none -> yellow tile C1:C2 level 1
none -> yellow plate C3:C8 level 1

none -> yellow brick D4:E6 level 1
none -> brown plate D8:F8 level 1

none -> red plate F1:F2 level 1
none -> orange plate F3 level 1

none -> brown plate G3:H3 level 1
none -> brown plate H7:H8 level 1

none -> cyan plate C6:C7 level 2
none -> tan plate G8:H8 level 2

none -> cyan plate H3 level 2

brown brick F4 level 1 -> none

--

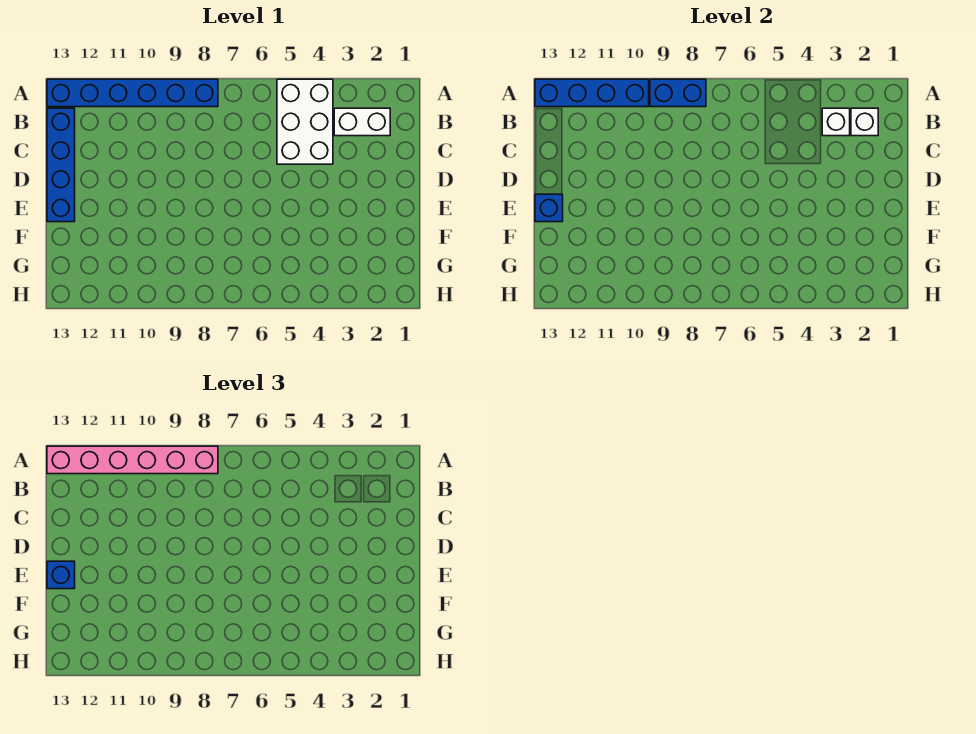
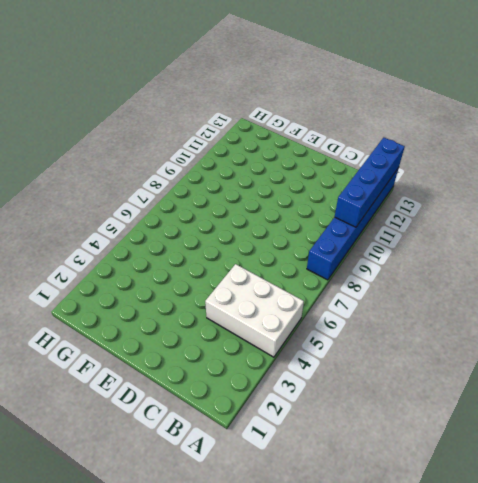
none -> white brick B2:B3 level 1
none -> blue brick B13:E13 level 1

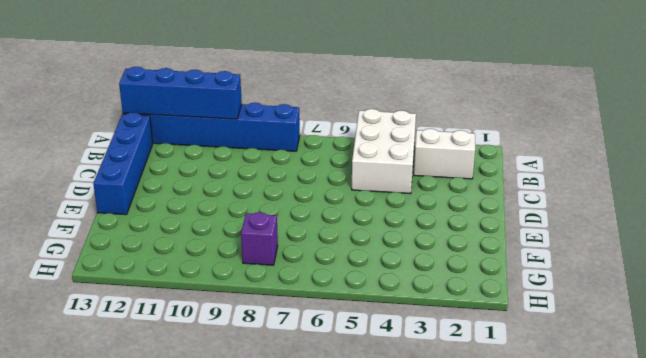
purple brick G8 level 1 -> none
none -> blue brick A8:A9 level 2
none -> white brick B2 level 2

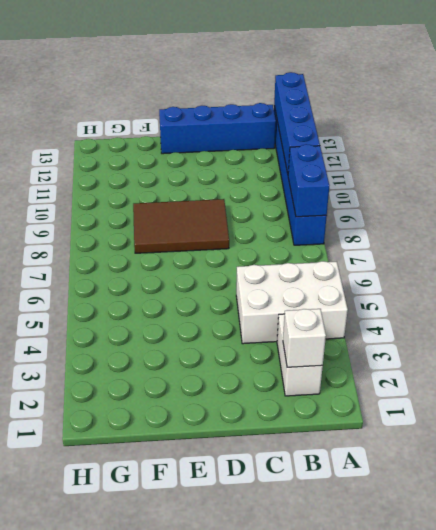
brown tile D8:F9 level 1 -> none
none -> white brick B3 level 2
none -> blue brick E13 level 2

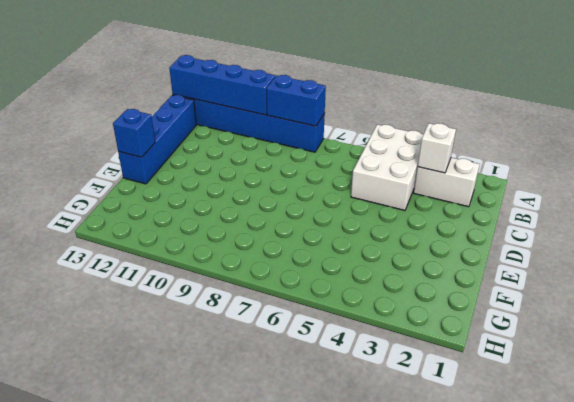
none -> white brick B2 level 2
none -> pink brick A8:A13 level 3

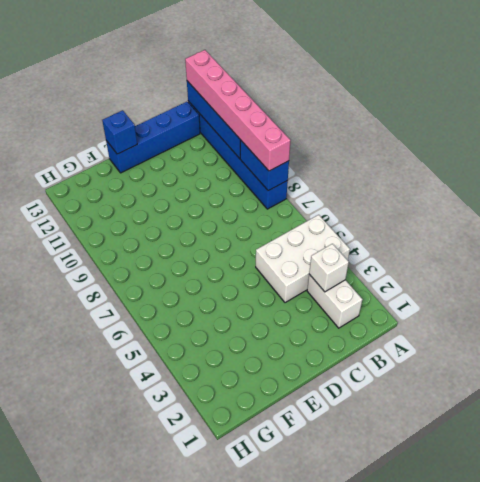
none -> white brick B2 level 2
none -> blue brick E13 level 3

==

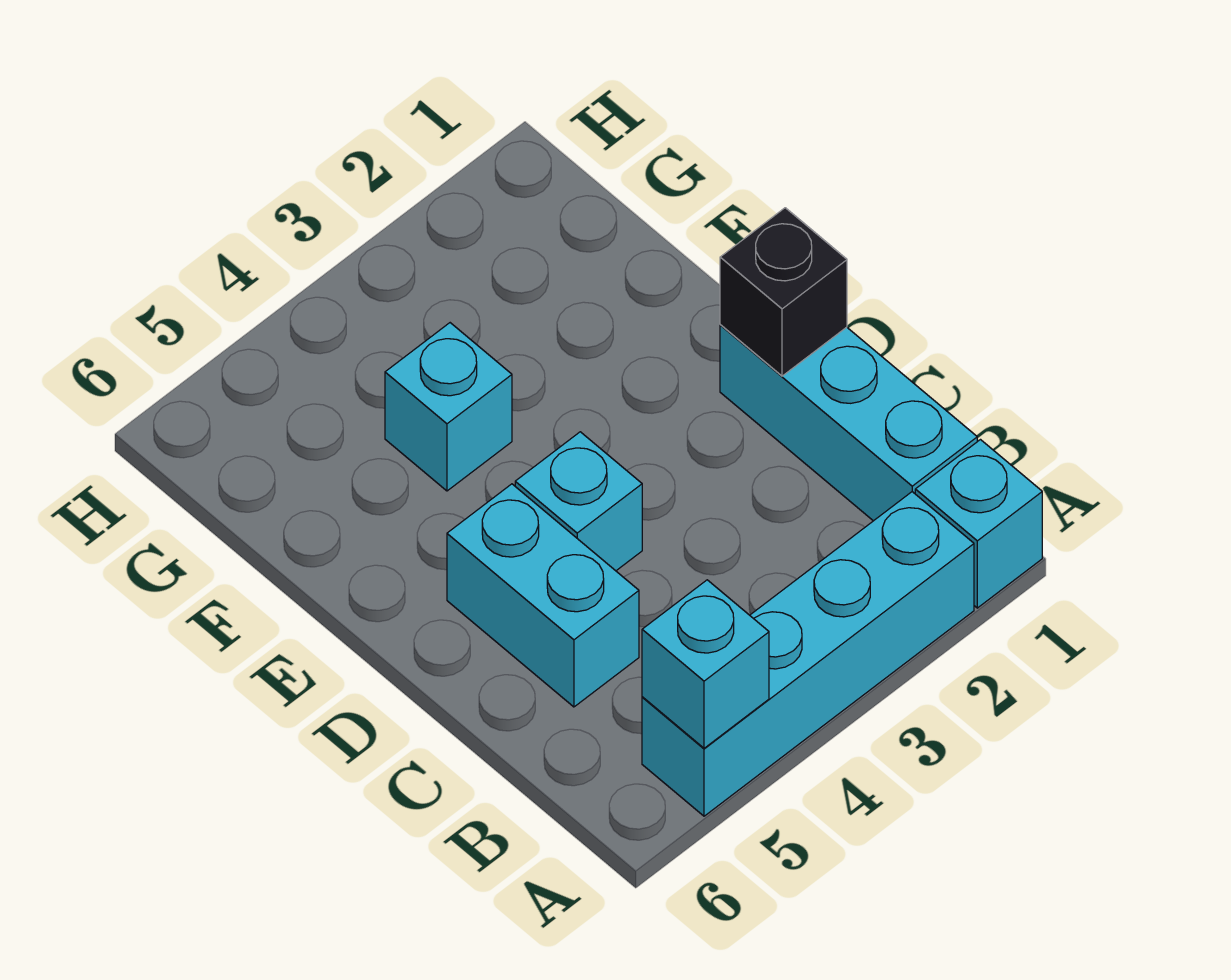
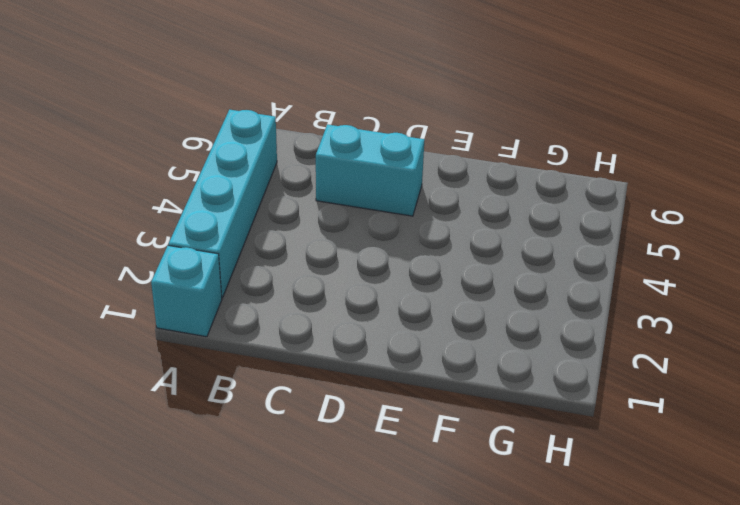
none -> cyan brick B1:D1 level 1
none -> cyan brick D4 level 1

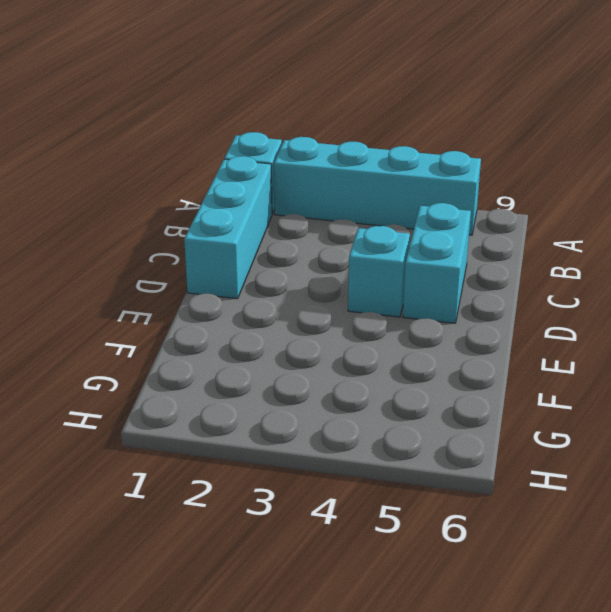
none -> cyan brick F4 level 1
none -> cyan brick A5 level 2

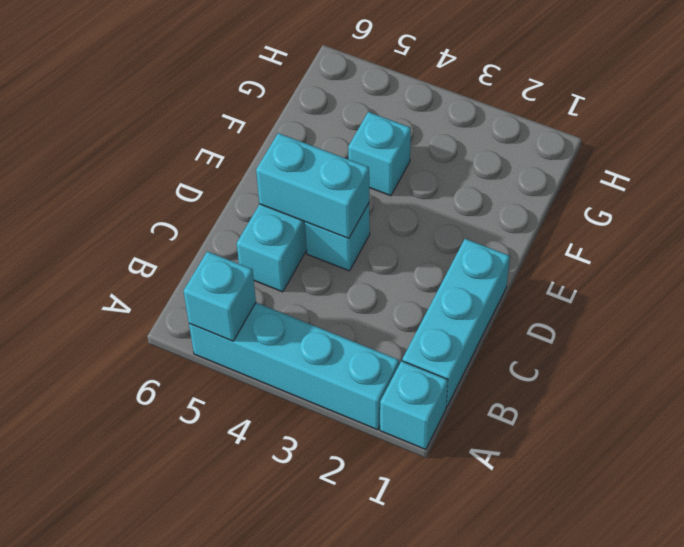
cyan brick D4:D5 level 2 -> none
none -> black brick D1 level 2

● Exercise description: Pull out all lines in the data above that include "tile".

● Answer box:
none -> yellow tile C1:C2 level 1
brown tile D8:F9 level 1 -> none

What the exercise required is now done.